--- START ---

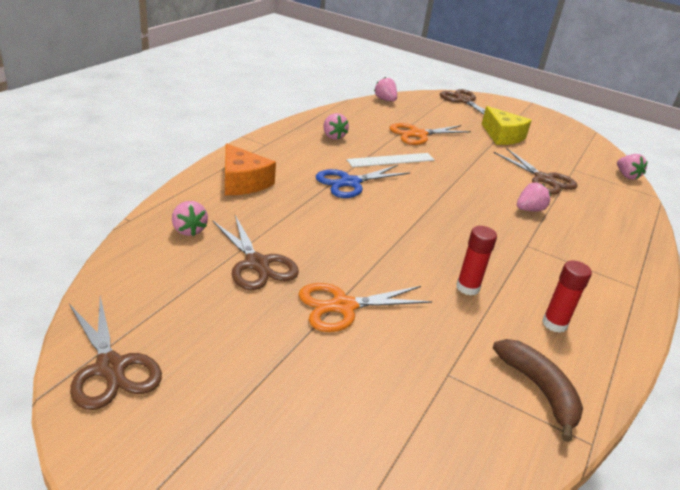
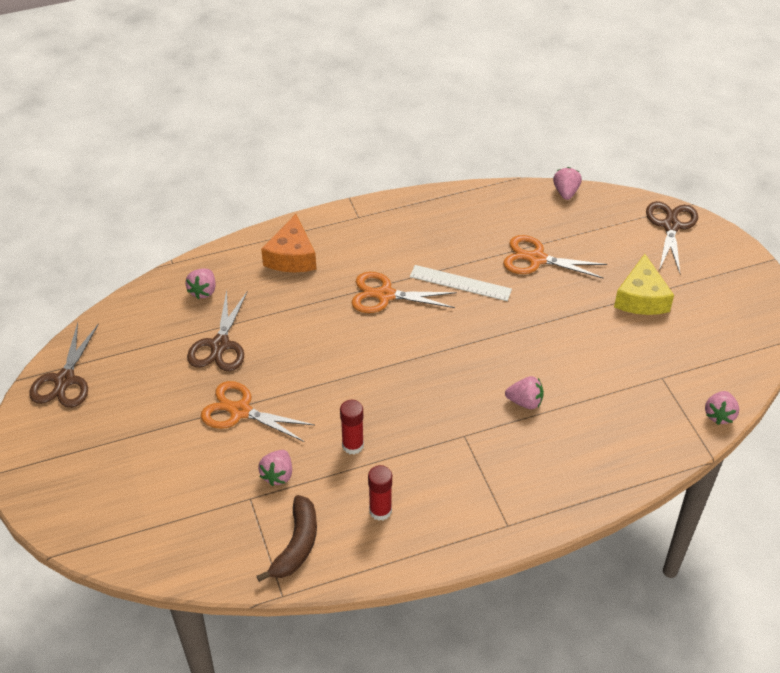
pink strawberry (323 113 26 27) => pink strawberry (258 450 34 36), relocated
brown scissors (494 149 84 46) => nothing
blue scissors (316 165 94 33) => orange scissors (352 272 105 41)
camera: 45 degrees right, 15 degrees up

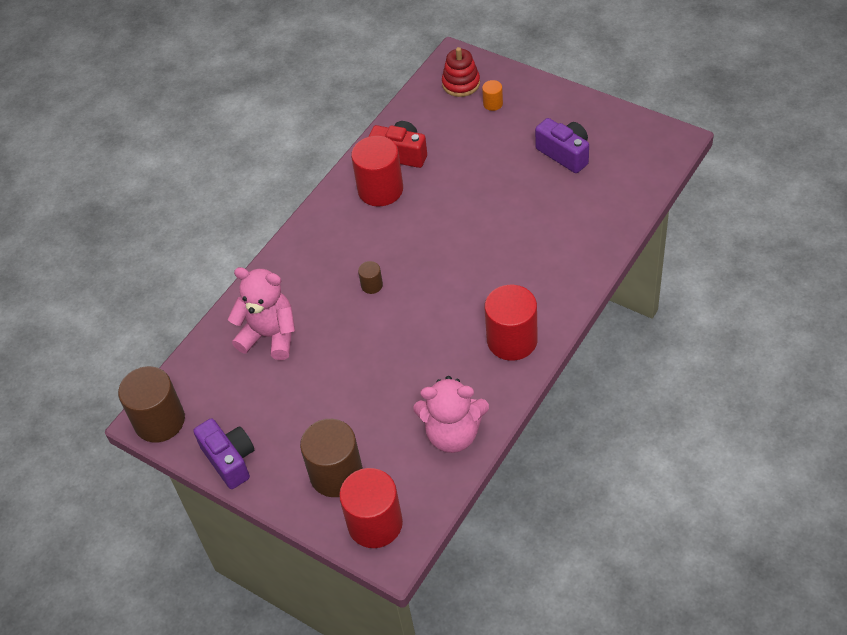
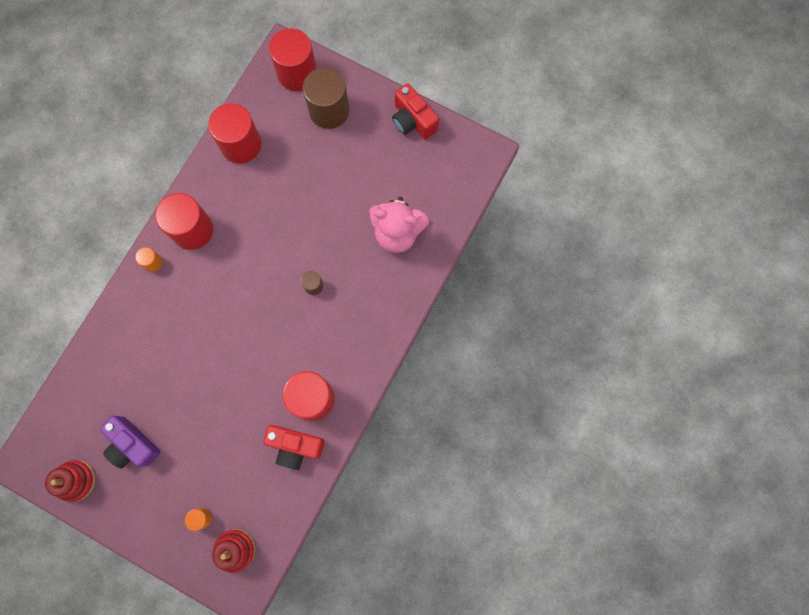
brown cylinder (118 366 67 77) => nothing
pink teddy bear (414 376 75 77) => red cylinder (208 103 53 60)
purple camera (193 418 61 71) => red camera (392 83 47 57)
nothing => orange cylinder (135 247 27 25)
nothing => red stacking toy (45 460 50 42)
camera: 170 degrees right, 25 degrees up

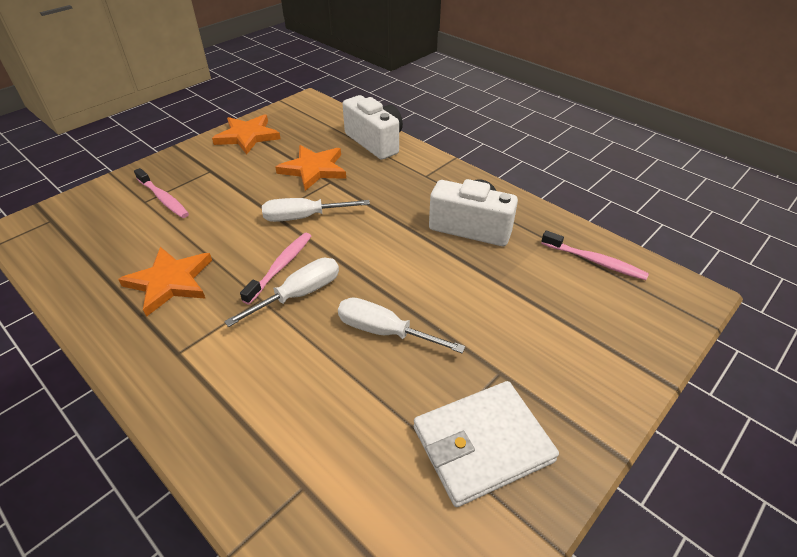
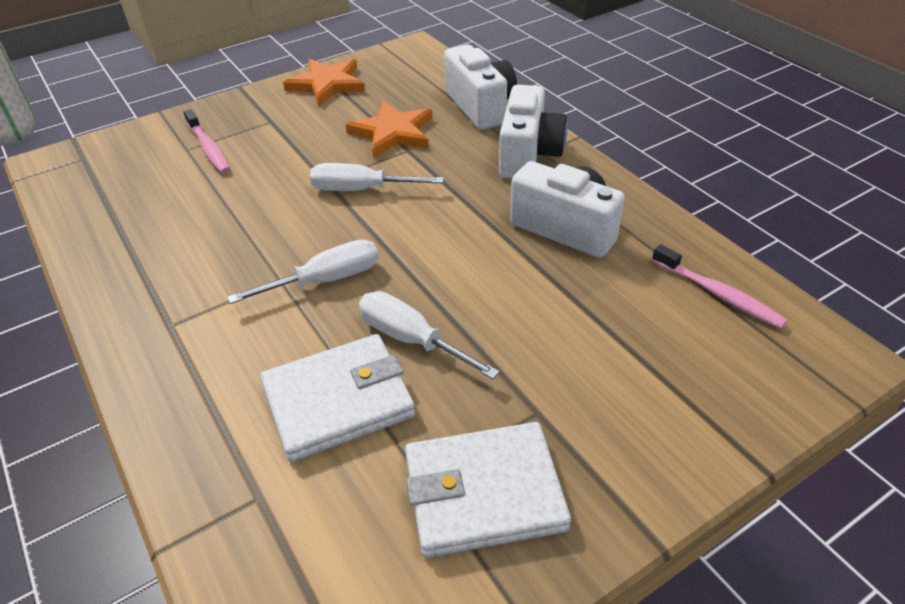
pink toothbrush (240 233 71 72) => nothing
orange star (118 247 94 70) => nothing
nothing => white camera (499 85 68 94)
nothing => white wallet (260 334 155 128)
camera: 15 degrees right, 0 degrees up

--- END ---
--- START ---

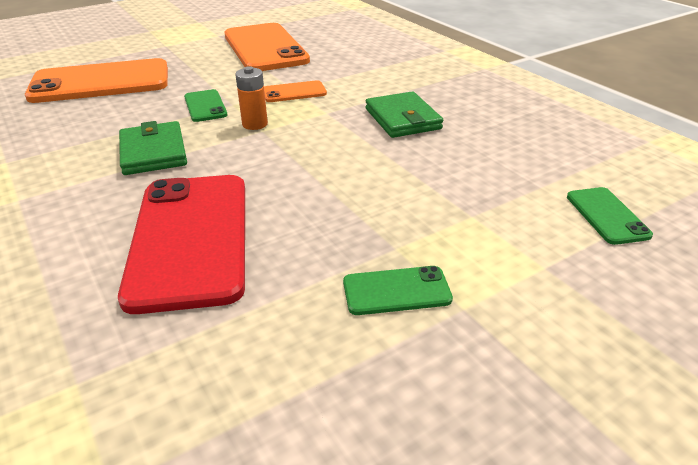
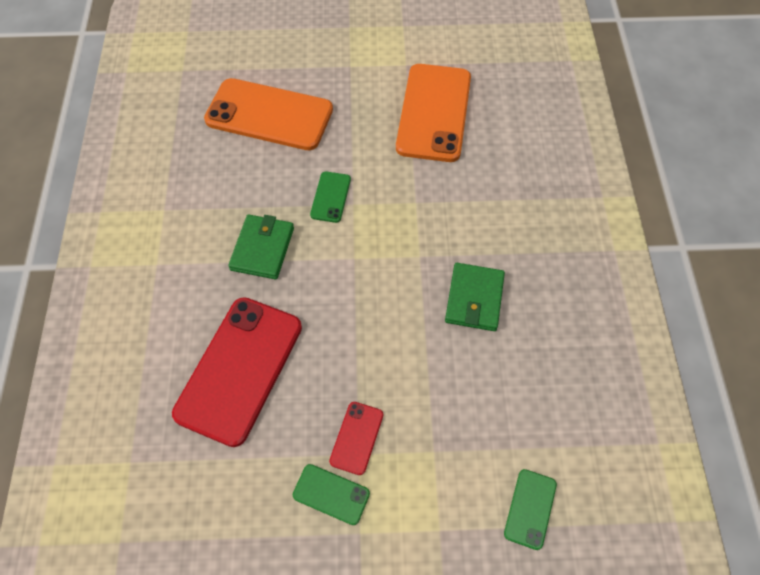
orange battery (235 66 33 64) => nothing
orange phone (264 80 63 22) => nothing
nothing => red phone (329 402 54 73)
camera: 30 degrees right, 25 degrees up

--- END ---

» **Task**
From the records above, print exactly the lines that run from the line with "pink toothbrush (240 233 71 72) => nothing" to the line with "camera: 15 degrees right, 0 degrees up", inclusive.

» **Response**
pink toothbrush (240 233 71 72) => nothing
orange star (118 247 94 70) => nothing
nothing => white camera (499 85 68 94)
nothing => white wallet (260 334 155 128)
camera: 15 degrees right, 0 degrees up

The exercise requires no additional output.